[WHAT IS EXPECTED]
Narrow the data below down to the lines containing "benign".

========

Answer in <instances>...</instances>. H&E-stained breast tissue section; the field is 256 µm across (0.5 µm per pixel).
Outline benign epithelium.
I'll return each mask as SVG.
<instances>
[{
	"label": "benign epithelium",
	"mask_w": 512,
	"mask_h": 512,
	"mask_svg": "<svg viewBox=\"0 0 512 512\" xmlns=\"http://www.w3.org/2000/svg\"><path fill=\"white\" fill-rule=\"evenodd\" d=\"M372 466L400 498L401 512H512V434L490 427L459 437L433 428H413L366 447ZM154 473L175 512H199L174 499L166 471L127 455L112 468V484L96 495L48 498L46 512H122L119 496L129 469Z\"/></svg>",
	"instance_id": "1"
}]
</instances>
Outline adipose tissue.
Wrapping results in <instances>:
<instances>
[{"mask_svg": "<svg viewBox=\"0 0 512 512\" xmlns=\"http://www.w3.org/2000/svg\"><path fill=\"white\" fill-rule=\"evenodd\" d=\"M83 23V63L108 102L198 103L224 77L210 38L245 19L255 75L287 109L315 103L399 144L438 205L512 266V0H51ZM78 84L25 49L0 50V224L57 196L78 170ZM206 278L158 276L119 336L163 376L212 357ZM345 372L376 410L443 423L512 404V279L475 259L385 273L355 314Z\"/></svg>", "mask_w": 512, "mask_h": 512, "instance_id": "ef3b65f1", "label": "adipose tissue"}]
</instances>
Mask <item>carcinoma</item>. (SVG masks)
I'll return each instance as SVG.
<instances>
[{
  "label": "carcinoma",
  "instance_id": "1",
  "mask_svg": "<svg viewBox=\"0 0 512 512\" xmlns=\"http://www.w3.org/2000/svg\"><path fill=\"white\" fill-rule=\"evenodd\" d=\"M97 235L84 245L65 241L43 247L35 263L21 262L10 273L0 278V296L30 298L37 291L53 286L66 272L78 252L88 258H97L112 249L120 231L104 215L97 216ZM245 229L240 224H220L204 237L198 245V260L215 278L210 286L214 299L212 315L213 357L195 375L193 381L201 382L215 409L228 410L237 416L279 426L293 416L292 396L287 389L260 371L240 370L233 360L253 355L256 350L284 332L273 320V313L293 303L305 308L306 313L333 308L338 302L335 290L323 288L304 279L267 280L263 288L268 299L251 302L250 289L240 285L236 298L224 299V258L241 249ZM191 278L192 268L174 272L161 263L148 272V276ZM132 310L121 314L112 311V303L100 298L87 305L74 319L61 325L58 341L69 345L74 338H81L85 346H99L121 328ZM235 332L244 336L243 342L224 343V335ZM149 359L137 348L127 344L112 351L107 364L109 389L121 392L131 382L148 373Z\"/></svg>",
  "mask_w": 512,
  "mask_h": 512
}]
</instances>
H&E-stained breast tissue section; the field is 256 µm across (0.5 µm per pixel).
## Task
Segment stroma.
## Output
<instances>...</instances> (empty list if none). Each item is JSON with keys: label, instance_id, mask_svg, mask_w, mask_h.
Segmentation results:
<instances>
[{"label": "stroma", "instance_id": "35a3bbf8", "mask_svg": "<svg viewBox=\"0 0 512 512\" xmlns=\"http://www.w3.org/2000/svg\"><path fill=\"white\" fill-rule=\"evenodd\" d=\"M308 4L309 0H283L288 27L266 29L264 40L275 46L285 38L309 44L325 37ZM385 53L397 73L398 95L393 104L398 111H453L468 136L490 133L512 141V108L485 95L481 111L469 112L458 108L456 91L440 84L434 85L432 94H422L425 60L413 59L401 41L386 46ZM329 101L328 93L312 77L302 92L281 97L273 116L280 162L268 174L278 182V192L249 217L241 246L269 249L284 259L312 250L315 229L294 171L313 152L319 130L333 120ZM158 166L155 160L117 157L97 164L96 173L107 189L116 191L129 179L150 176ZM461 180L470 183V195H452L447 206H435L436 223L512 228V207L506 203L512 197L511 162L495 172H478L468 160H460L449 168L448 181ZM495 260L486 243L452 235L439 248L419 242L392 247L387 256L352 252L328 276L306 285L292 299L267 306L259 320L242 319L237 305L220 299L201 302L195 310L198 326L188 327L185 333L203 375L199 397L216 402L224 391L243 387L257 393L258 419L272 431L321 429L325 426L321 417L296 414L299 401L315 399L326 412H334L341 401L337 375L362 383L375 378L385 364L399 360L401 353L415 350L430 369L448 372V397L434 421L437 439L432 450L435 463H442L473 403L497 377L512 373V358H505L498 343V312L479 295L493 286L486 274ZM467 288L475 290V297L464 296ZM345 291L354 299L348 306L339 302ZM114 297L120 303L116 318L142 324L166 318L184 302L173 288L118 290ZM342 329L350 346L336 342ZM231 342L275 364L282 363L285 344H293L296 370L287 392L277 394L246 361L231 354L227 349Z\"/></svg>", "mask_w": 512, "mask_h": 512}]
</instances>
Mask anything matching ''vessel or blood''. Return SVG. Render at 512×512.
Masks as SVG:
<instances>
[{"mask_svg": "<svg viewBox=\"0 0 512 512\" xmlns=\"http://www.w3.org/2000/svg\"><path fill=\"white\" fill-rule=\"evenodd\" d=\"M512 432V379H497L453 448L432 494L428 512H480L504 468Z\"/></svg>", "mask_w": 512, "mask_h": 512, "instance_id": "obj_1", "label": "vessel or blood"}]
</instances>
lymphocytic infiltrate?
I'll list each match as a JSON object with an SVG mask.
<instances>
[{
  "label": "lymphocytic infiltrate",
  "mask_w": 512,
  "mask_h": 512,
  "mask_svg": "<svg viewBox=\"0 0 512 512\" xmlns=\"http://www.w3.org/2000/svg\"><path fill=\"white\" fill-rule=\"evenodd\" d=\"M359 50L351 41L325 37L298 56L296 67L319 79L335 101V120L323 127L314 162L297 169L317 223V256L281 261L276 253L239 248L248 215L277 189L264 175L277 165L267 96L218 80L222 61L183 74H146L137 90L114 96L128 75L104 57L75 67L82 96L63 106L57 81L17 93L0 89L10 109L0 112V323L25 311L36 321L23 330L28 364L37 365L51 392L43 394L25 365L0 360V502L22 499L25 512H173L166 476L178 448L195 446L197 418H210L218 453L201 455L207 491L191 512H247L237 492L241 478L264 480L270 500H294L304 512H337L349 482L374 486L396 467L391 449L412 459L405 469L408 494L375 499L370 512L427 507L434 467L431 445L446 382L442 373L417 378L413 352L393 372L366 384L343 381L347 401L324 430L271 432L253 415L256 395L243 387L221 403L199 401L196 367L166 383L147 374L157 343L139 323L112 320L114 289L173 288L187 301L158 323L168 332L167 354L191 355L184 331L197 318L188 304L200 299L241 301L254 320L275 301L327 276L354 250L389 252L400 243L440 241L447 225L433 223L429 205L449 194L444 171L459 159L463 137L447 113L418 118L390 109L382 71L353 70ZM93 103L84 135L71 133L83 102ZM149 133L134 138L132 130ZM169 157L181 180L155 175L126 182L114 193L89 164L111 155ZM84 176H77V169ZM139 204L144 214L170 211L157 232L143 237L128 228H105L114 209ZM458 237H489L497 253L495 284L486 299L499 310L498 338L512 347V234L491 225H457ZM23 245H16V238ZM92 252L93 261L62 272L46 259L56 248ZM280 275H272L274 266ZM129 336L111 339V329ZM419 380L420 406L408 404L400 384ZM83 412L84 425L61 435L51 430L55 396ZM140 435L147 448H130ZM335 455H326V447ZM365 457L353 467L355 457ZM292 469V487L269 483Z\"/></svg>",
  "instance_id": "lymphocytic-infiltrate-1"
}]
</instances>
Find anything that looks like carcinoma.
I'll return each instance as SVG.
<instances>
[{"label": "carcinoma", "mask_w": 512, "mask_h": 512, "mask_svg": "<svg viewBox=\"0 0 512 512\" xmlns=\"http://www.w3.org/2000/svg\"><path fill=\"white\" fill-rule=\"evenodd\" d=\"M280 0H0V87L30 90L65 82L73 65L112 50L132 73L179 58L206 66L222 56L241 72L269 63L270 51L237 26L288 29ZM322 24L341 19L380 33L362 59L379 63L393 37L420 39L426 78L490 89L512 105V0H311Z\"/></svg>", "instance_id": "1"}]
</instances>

========

[PROBLEM SOLUTION]
Outline benign epithelium.
	"label": "benign epithelium",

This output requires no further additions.